● **Try it**:
Read the listing below and copy out every line that holds "orange".
*****
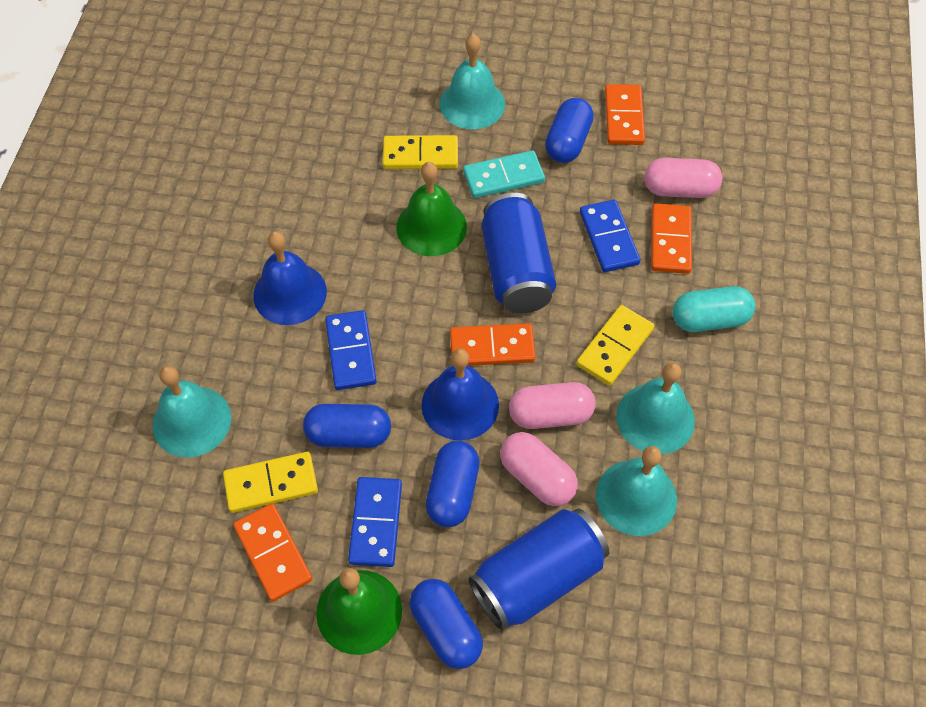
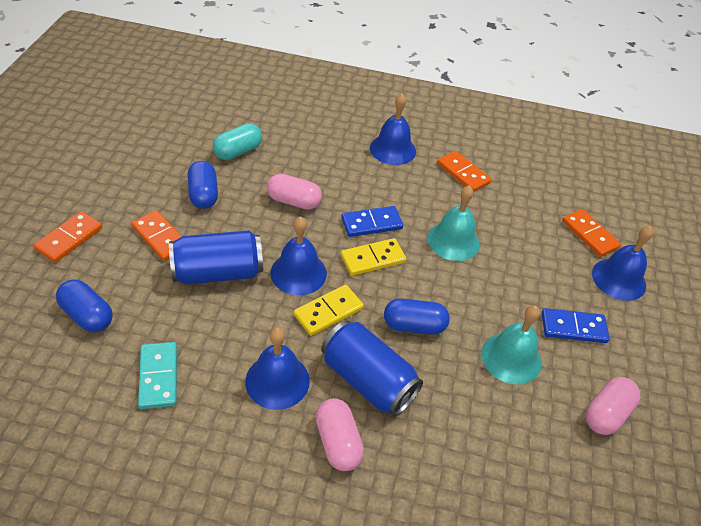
blue bell: 2 -> 4
blue capsule: 4 -> 3
blue domino: 3 -> 2
green bell: 2 -> 0
turquoise bell: 4 -> 2
yellow domino: 3 -> 2

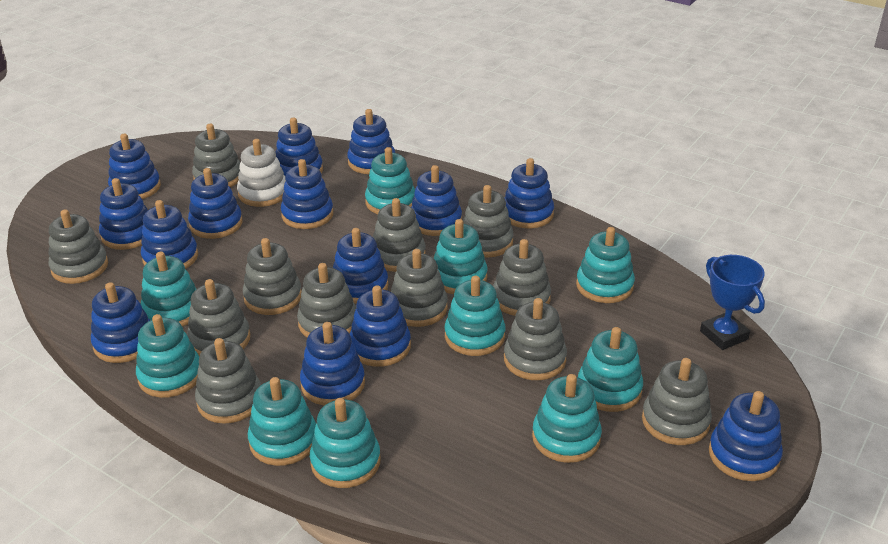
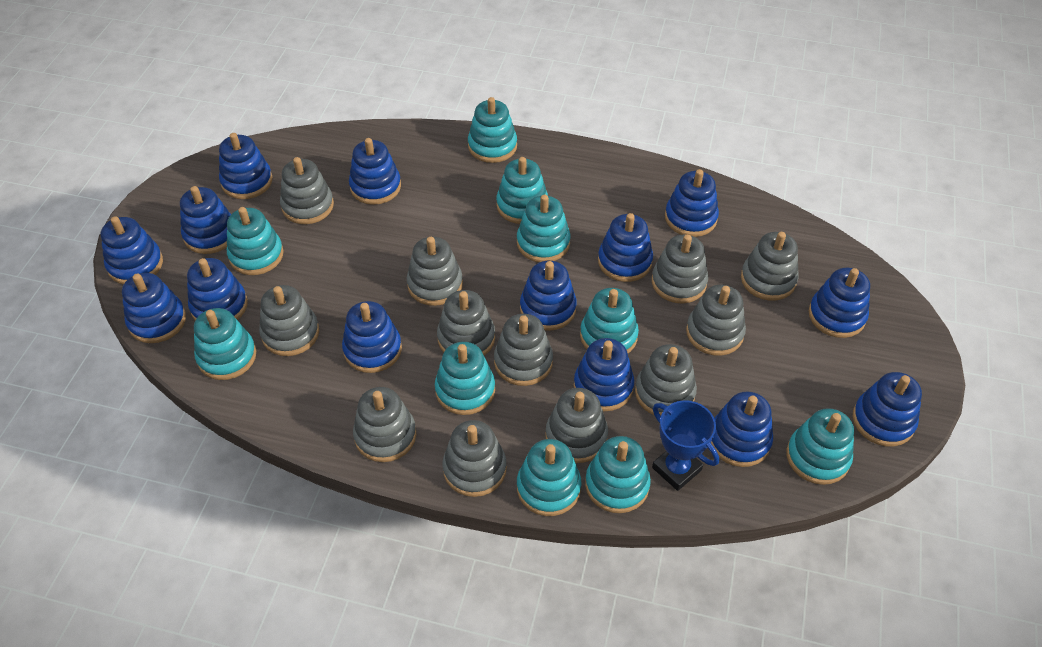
white stacking toy: 1 -> 0

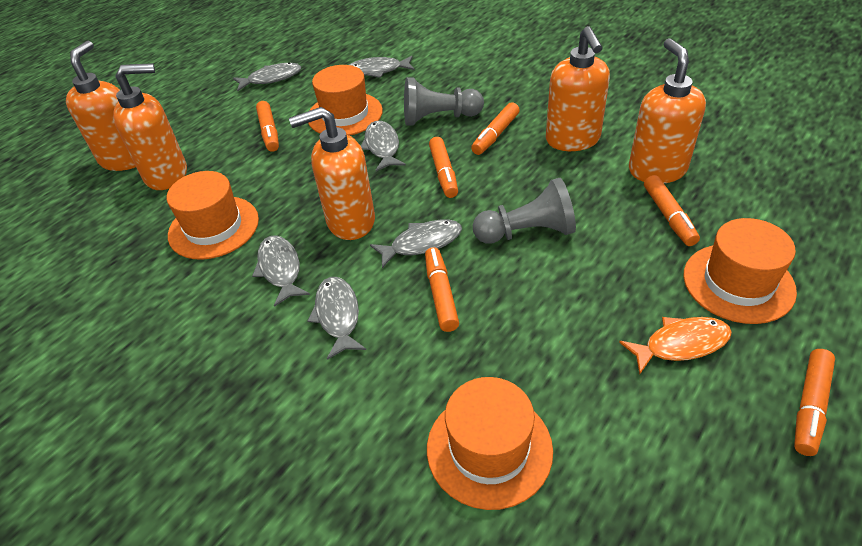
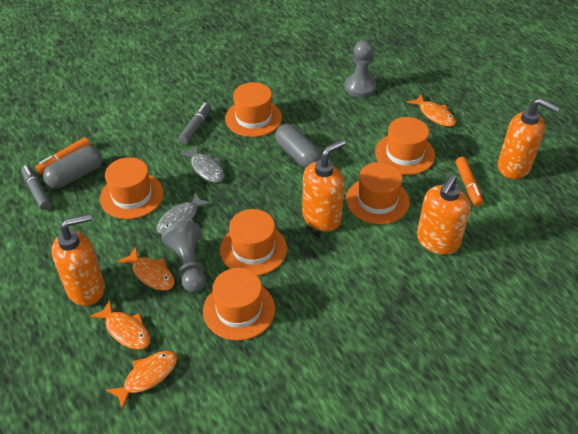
grey capsule: 0 -> 2
grey fish: 6 -> 2
grey marker: 0 -> 2
orange fish: 1 -> 4
orange hat: 4 -> 6
orange marker: 6 -> 2
orange soap dispenser: 5 -> 4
*****
● **Output for this exercise**:
orange fish: 1 -> 4
orange hat: 4 -> 6
orange marker: 6 -> 2
orange soap dispenser: 5 -> 4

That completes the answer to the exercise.